REQUIRED ACTION:
Once the images are set aside, write out the rest of the records exactly.

WORKING DATA START

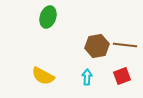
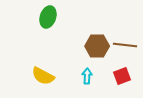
brown hexagon: rotated 10 degrees clockwise
cyan arrow: moved 1 px up
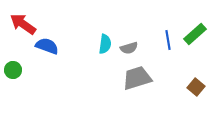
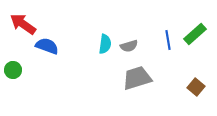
gray semicircle: moved 2 px up
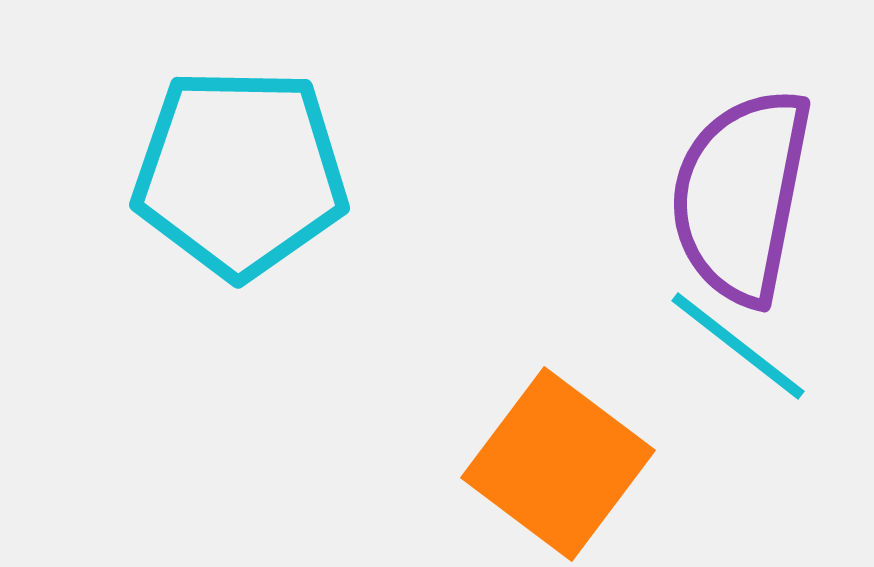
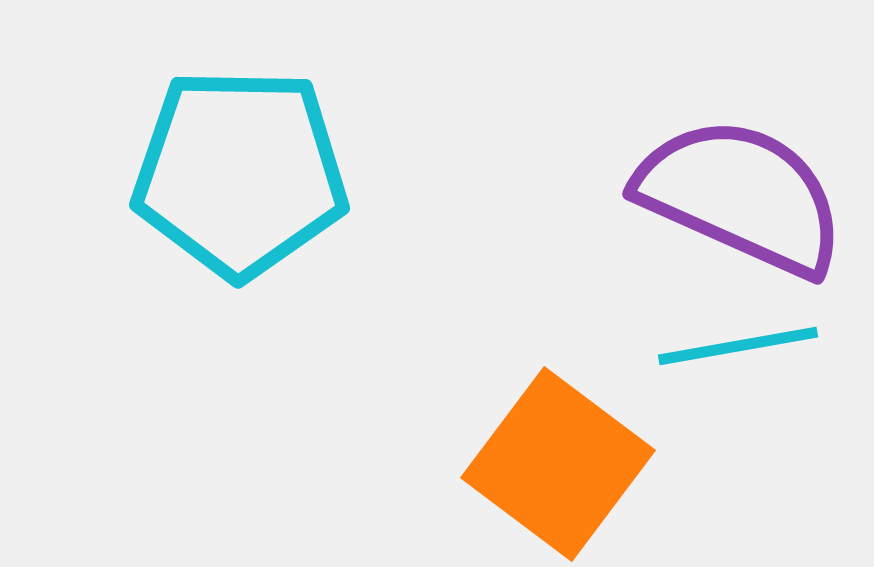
purple semicircle: rotated 103 degrees clockwise
cyan line: rotated 48 degrees counterclockwise
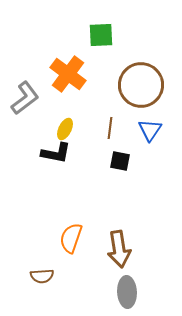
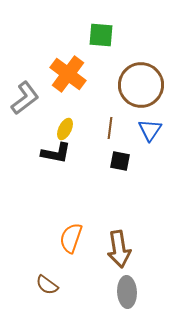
green square: rotated 8 degrees clockwise
brown semicircle: moved 5 px right, 9 px down; rotated 40 degrees clockwise
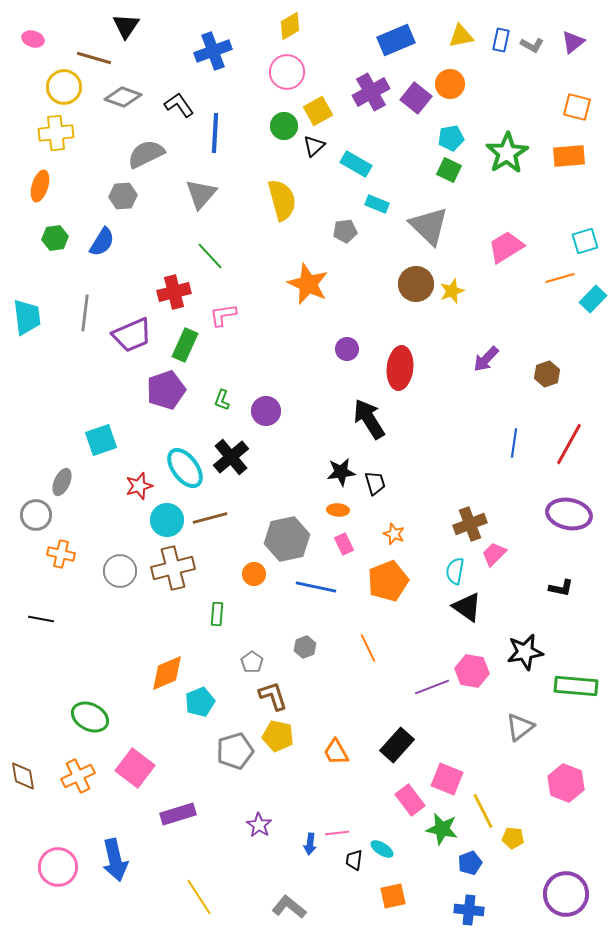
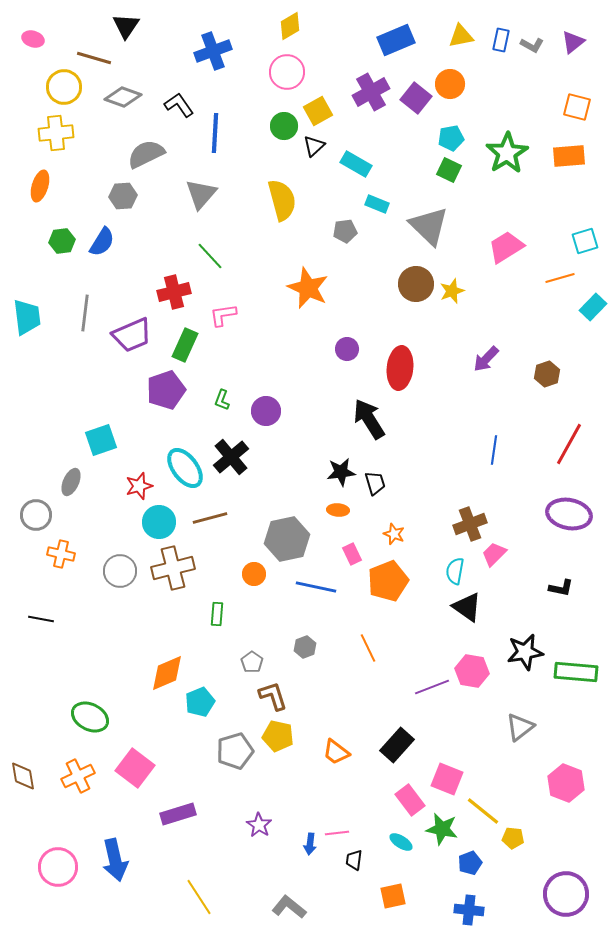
green hexagon at (55, 238): moved 7 px right, 3 px down
orange star at (308, 284): moved 4 px down
cyan rectangle at (593, 299): moved 8 px down
blue line at (514, 443): moved 20 px left, 7 px down
gray ellipse at (62, 482): moved 9 px right
cyan circle at (167, 520): moved 8 px left, 2 px down
pink rectangle at (344, 544): moved 8 px right, 10 px down
green rectangle at (576, 686): moved 14 px up
orange trapezoid at (336, 752): rotated 24 degrees counterclockwise
yellow line at (483, 811): rotated 24 degrees counterclockwise
cyan ellipse at (382, 849): moved 19 px right, 7 px up
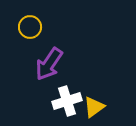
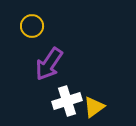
yellow circle: moved 2 px right, 1 px up
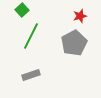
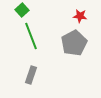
red star: rotated 24 degrees clockwise
green line: rotated 48 degrees counterclockwise
gray rectangle: rotated 54 degrees counterclockwise
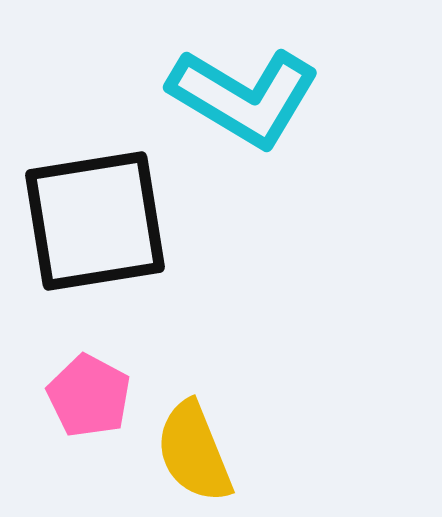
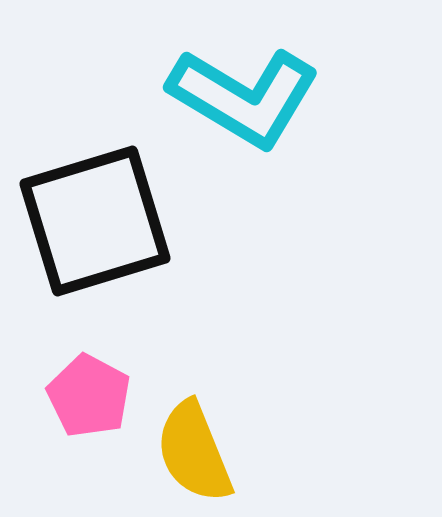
black square: rotated 8 degrees counterclockwise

WORKING DATA END

RESPONSE FOR THIS EXERCISE:
brown hexagon: rotated 10 degrees clockwise
cyan arrow: moved 1 px up
gray semicircle: moved 2 px up
purple semicircle: rotated 103 degrees clockwise
cyan line: rotated 48 degrees counterclockwise
green square: rotated 8 degrees clockwise
brown semicircle: moved 5 px right, 9 px down; rotated 40 degrees clockwise
green hexagon at (55, 238): moved 7 px right, 3 px down
orange star at (308, 284): moved 4 px down
cyan rectangle at (593, 299): moved 8 px down
blue line at (514, 443): moved 20 px left, 7 px down
gray ellipse at (62, 482): moved 9 px right
cyan circle at (167, 520): moved 8 px left, 2 px down
pink rectangle at (344, 544): moved 8 px right, 10 px down
green rectangle at (576, 686): moved 14 px up
orange trapezoid at (336, 752): rotated 24 degrees counterclockwise
yellow line at (483, 811): rotated 24 degrees counterclockwise
cyan ellipse at (382, 849): moved 19 px right, 7 px up
yellow circle: moved 2 px right, 1 px up
red star: rotated 24 degrees clockwise
green line: rotated 48 degrees counterclockwise
gray rectangle: rotated 54 degrees counterclockwise
black square: rotated 8 degrees counterclockwise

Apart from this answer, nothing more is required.